BRIEF: Your copy should match the records below exactly, except for the pictures.

··· INPUT FOR THIS TASK ···

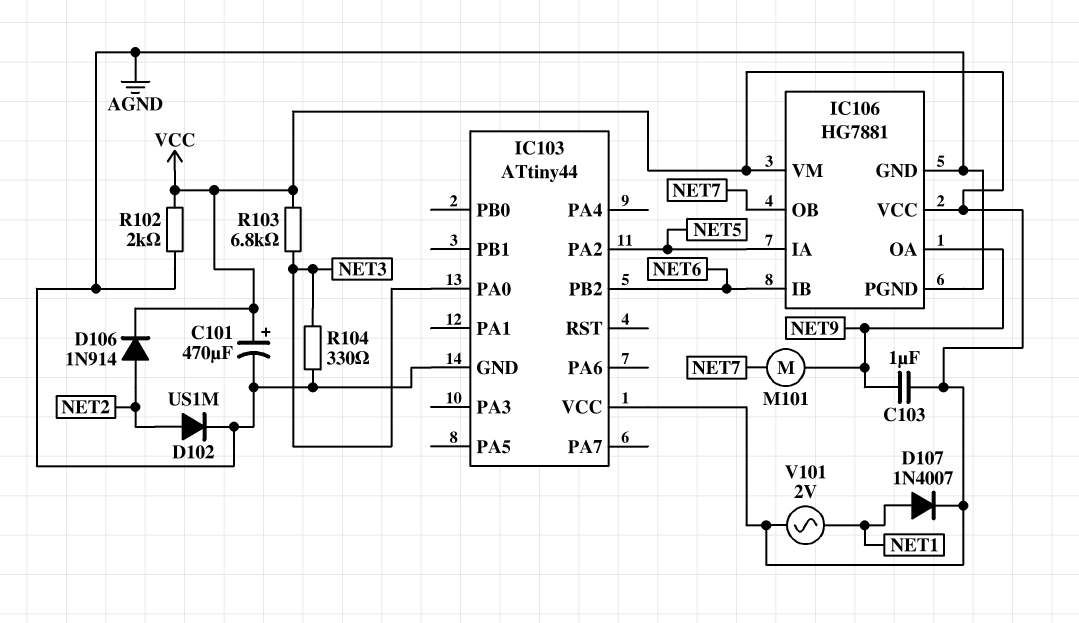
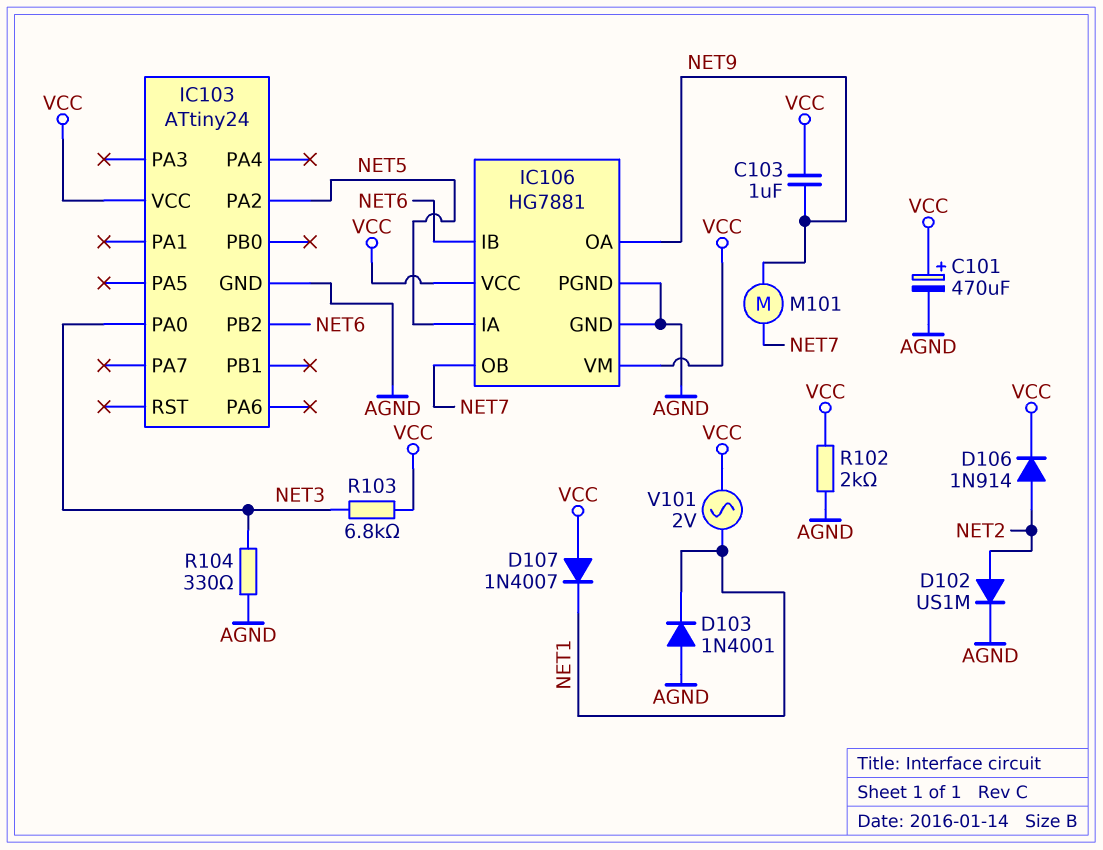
D103: none -> diode 1N4001 (A AGND, K NET1)
D107: diode 1N4007 (A NET1, K VCC) -> diode 1N4007 (A VCC, K NET1)
IC103: ATtiny44 -> ATtiny24

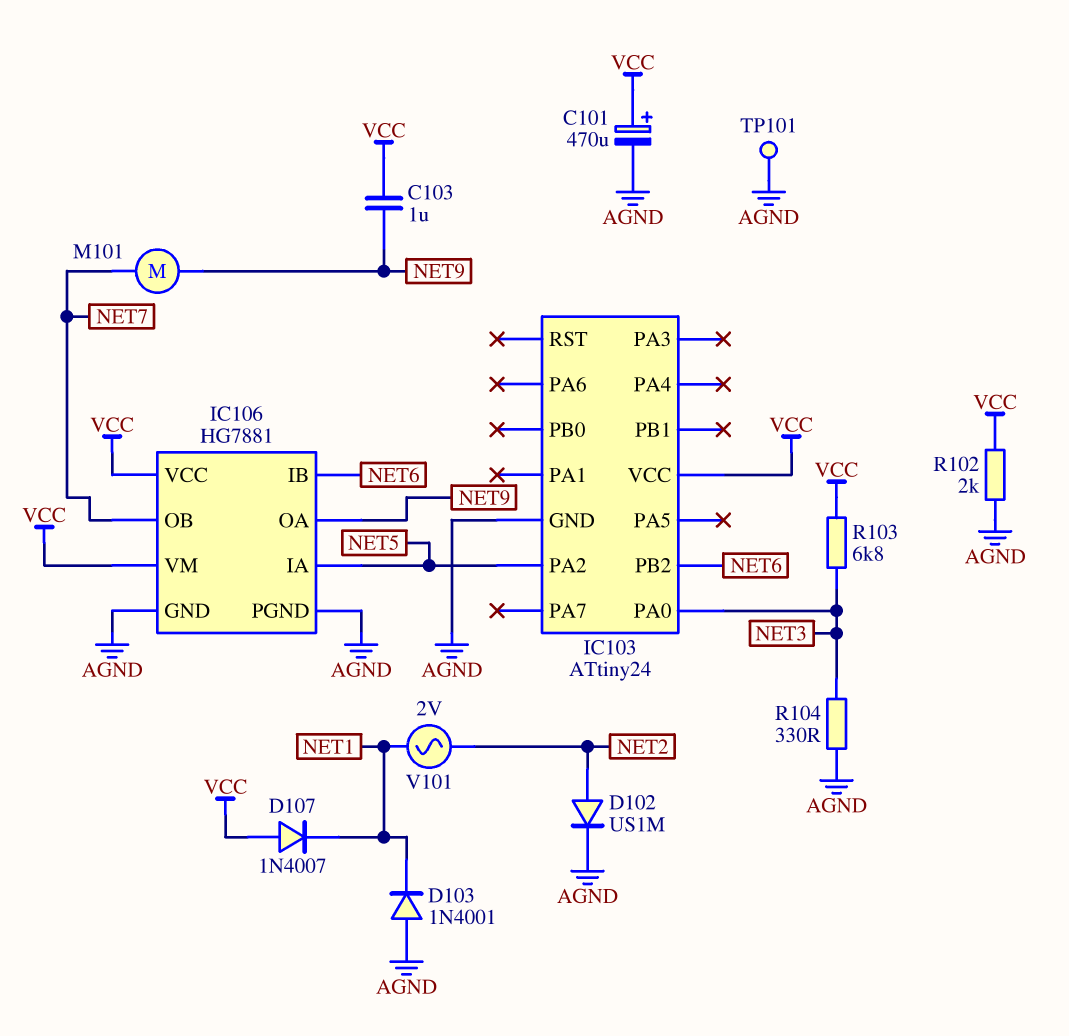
D106: diode 1N914 (A NET2, K VCC) -> none
TP101: none -> test point (AGND)
V101: AC 2V (NET1, VCC) -> AC 2V (NET1, NET2)

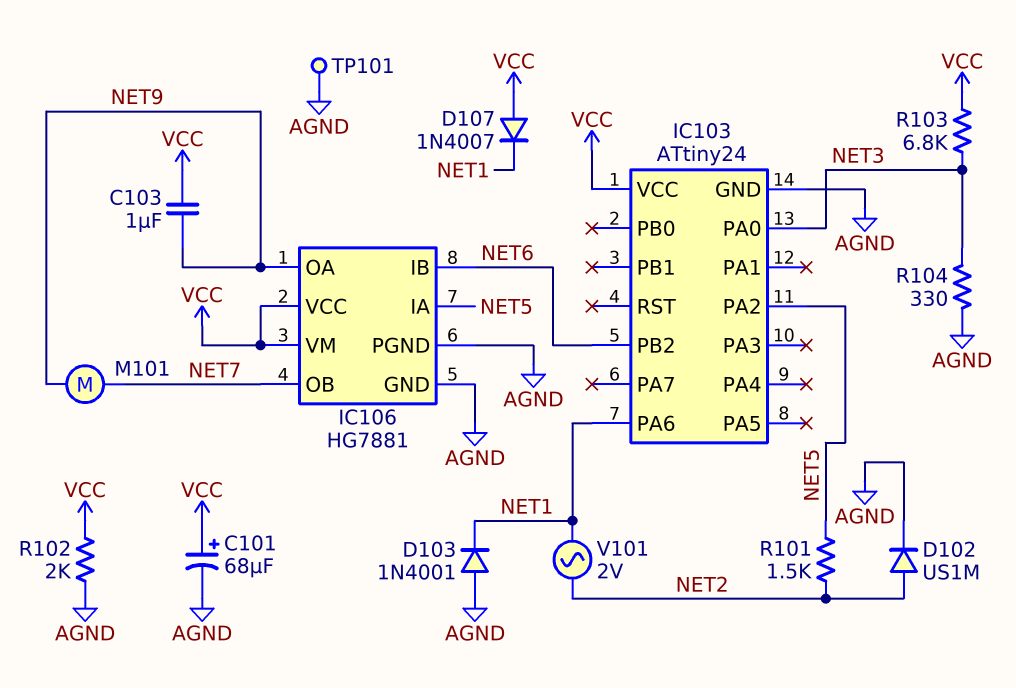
C101: 470uF (plus VCC, minus AGND) -> 68uF (plus VCC, minus AGND)
IC103 pin PA6: none -> NET1
R101: none -> 1.5k (NET2, NET5)

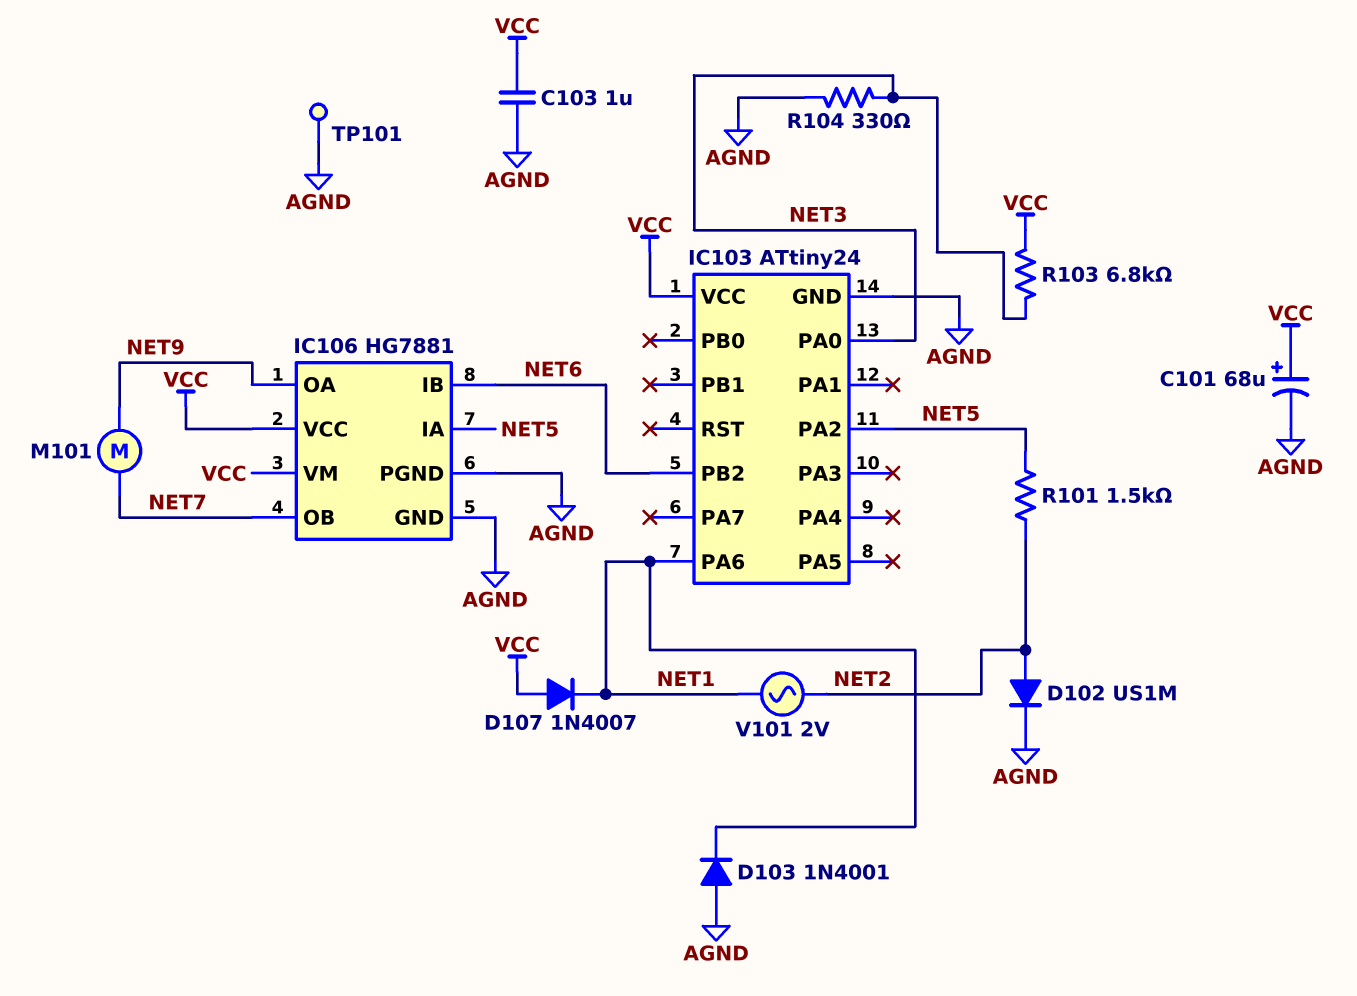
C103: 1uF (NET9, VCC) -> 1uF (AGND, VCC)
R102: 2k (AGND, VCC) -> none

···

EXERCISE OUTPUT:
D103: none -> diode 1N4001 (A AGND, K NET1)
D107: diode 1N4007 (A NET1, K VCC) -> diode 1N4007 (A VCC, K NET1)
IC103: ATtiny44 -> ATtiny24

D106: diode 1N914 (A NET2, K VCC) -> none
TP101: none -> test point (AGND)
V101: AC 2V (NET1, VCC) -> AC 2V (NET1, NET2)

C101: 470uF (plus VCC, minus AGND) -> 68uF (plus VCC, minus AGND)
IC103 pin PA6: none -> NET1
R101: none -> 1.5k (NET2, NET5)

C103: 1uF (NET9, VCC) -> 1uF (AGND, VCC)
R102: 2k (AGND, VCC) -> none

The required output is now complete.